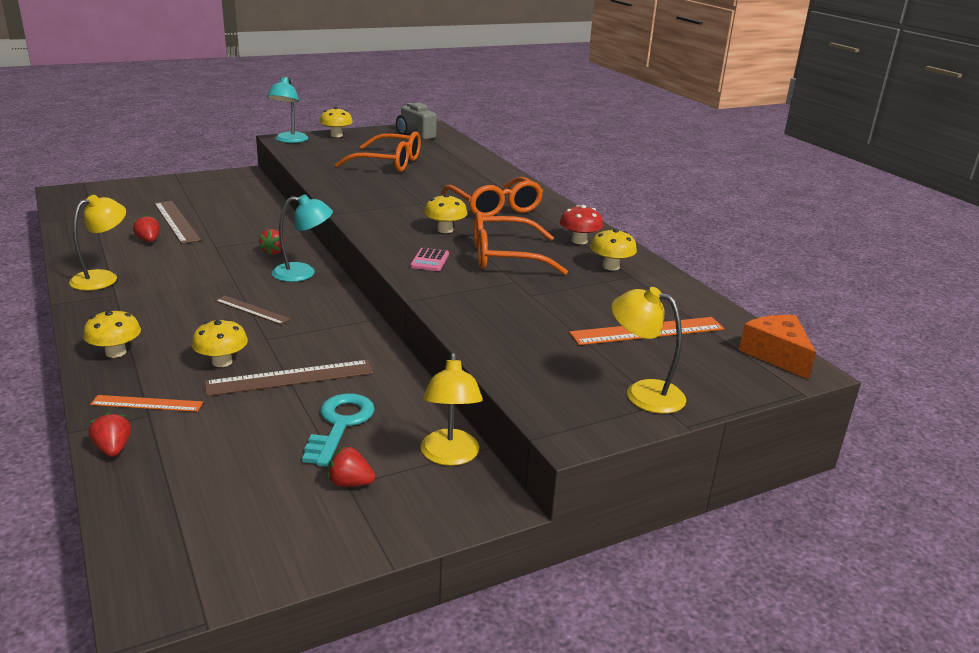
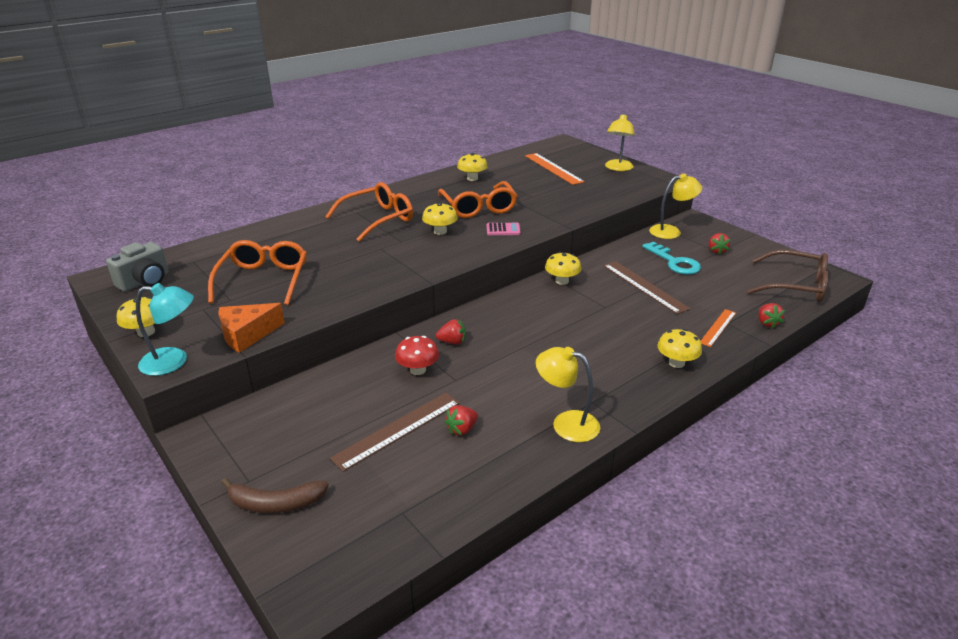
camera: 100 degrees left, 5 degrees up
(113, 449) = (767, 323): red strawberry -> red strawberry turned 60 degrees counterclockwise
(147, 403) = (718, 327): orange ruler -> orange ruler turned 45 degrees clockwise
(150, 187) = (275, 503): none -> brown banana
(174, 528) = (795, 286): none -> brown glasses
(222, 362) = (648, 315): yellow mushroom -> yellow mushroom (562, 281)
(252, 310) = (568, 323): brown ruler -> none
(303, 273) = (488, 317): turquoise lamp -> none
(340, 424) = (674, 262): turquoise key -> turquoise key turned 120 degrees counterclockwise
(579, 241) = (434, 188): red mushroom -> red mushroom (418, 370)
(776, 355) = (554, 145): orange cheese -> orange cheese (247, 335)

* * *

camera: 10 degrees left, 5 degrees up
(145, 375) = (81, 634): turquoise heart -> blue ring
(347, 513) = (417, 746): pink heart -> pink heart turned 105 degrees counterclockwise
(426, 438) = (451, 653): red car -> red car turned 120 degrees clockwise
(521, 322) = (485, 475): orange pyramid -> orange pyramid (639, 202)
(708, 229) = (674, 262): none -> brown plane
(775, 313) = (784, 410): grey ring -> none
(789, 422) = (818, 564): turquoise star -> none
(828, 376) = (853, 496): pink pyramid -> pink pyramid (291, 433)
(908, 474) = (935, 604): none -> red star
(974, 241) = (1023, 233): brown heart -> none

==

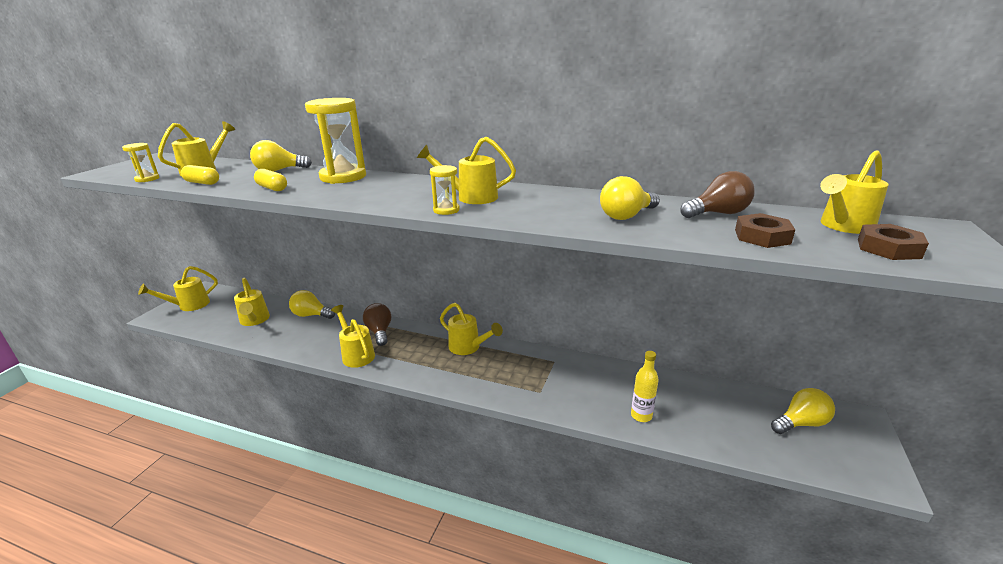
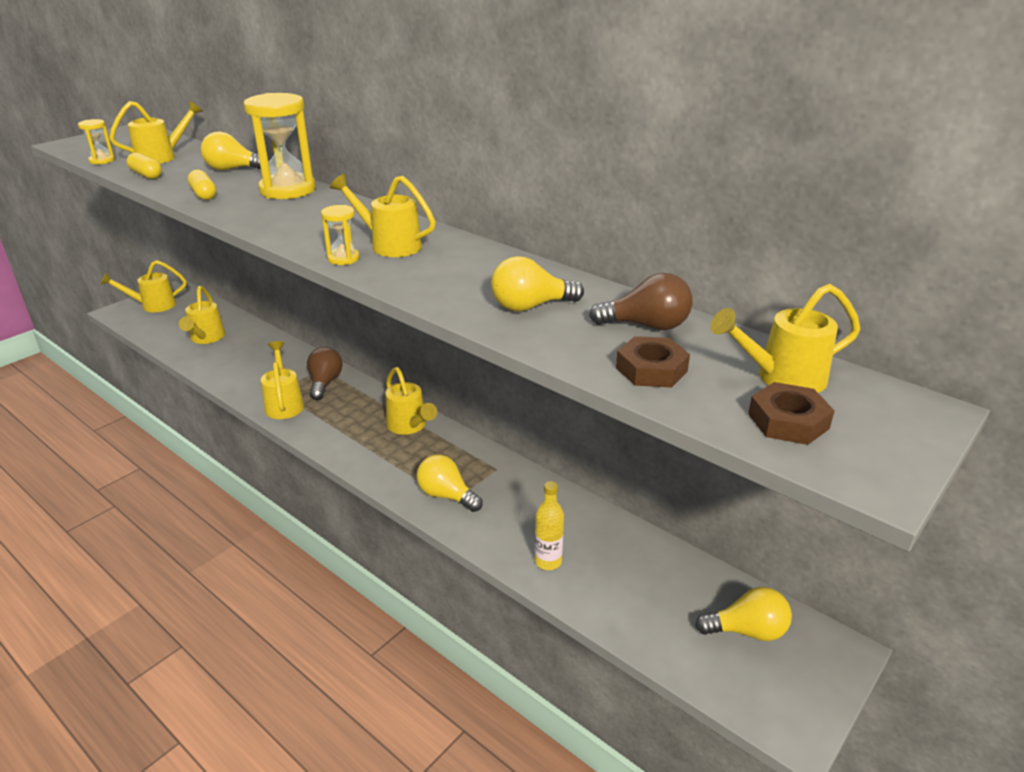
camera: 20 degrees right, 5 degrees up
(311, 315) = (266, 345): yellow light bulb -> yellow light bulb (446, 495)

▶ **Exercise objective**
Every line from the line containing "camera: 100 degrees left, 5 degrees up" through the line containing "(776, 355) = (554, 145): orange" in the records above must be retyped exactly. Leave out the rest.

▶ **Answer to the exercise**
camera: 100 degrees left, 5 degrees up
(113, 449) = (767, 323): red strawberry -> red strawberry turned 60 degrees counterclockwise
(147, 403) = (718, 327): orange ruler -> orange ruler turned 45 degrees clockwise
(150, 187) = (275, 503): none -> brown banana
(174, 528) = (795, 286): none -> brown glasses
(222, 362) = (648, 315): yellow mushroom -> yellow mushroom (562, 281)
(252, 310) = (568, 323): brown ruler -> none
(303, 273) = (488, 317): turquoise lamp -> none
(340, 424) = (674, 262): turquoise key -> turquoise key turned 120 degrees counterclockwise
(579, 241) = (434, 188): red mushroom -> red mushroom (418, 370)
(776, 355) = (554, 145): orange cheese -> orange cheese (247, 335)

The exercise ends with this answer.